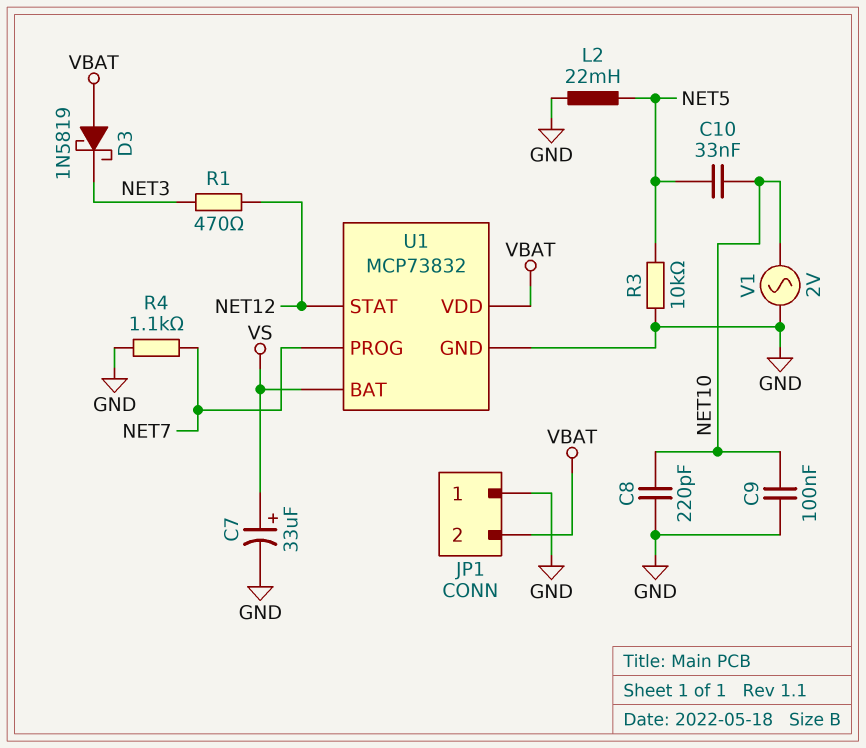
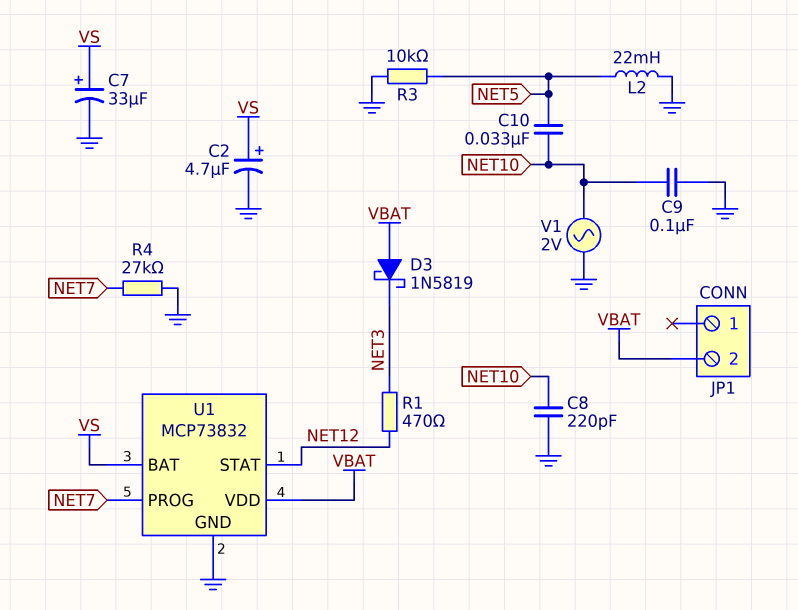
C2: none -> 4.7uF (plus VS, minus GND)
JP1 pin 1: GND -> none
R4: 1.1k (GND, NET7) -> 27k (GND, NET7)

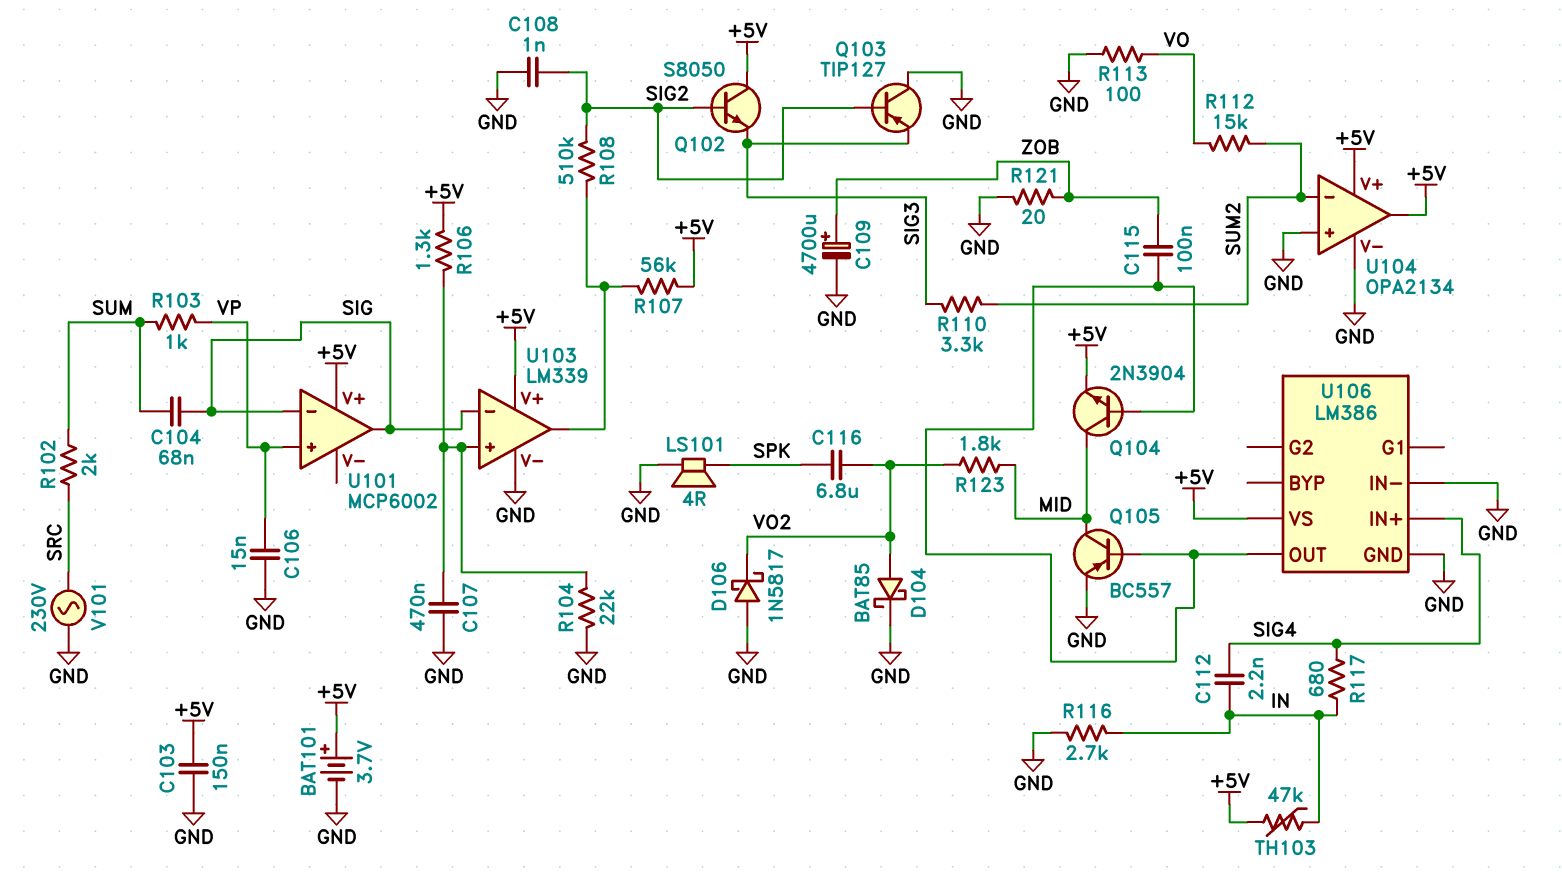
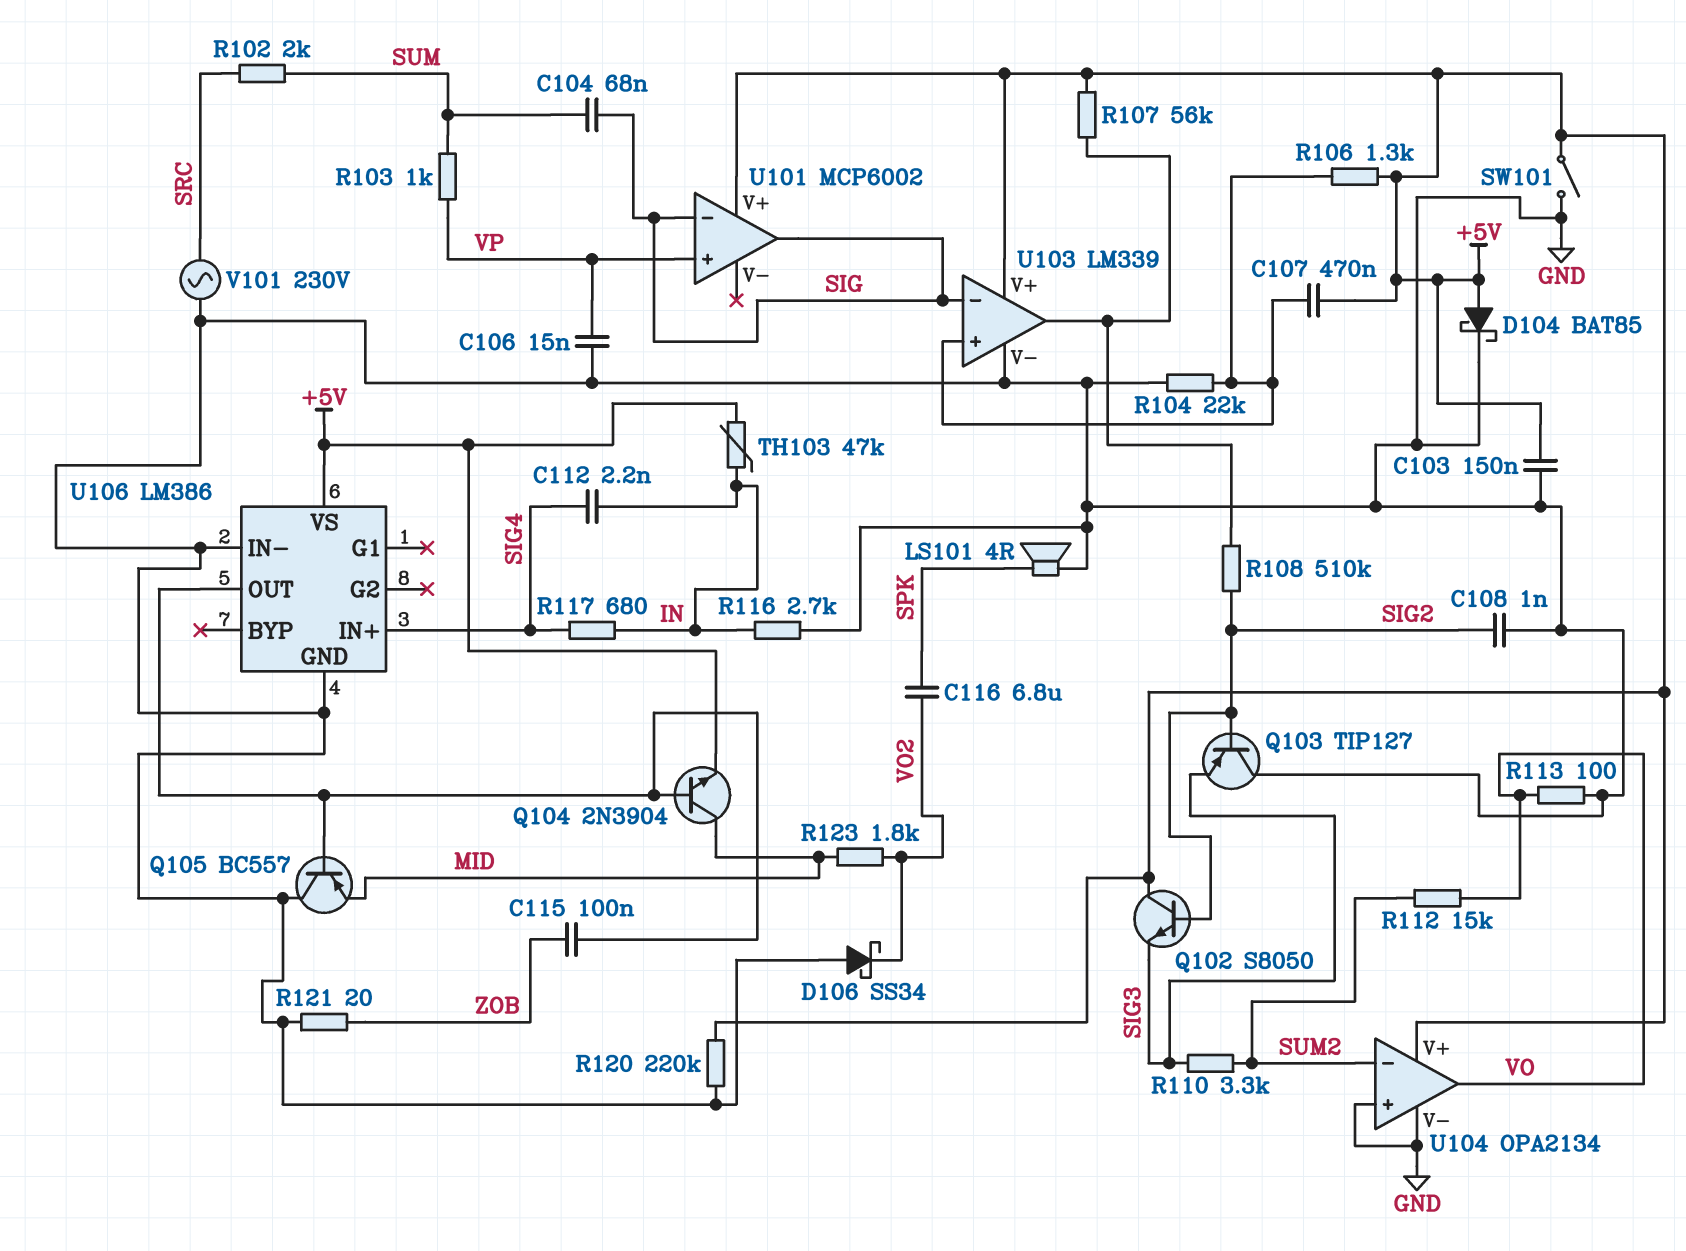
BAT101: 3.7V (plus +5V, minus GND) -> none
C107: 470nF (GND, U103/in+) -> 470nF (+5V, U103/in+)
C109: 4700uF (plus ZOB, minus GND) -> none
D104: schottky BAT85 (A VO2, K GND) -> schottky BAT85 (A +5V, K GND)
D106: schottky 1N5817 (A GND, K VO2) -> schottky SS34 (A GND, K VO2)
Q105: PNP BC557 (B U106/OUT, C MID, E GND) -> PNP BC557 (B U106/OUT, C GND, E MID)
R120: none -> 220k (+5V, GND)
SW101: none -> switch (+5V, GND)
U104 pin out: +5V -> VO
****************************************
** INSTRUCTIONS FOR THE TASK **
The answer must contain only the lines from the one with "R120: none -> 220k (+5V, GND)" to the end of the entries above, each written out exactly.

** THE ANSWER **
R120: none -> 220k (+5V, GND)
SW101: none -> switch (+5V, GND)
U104 pin out: +5V -> VO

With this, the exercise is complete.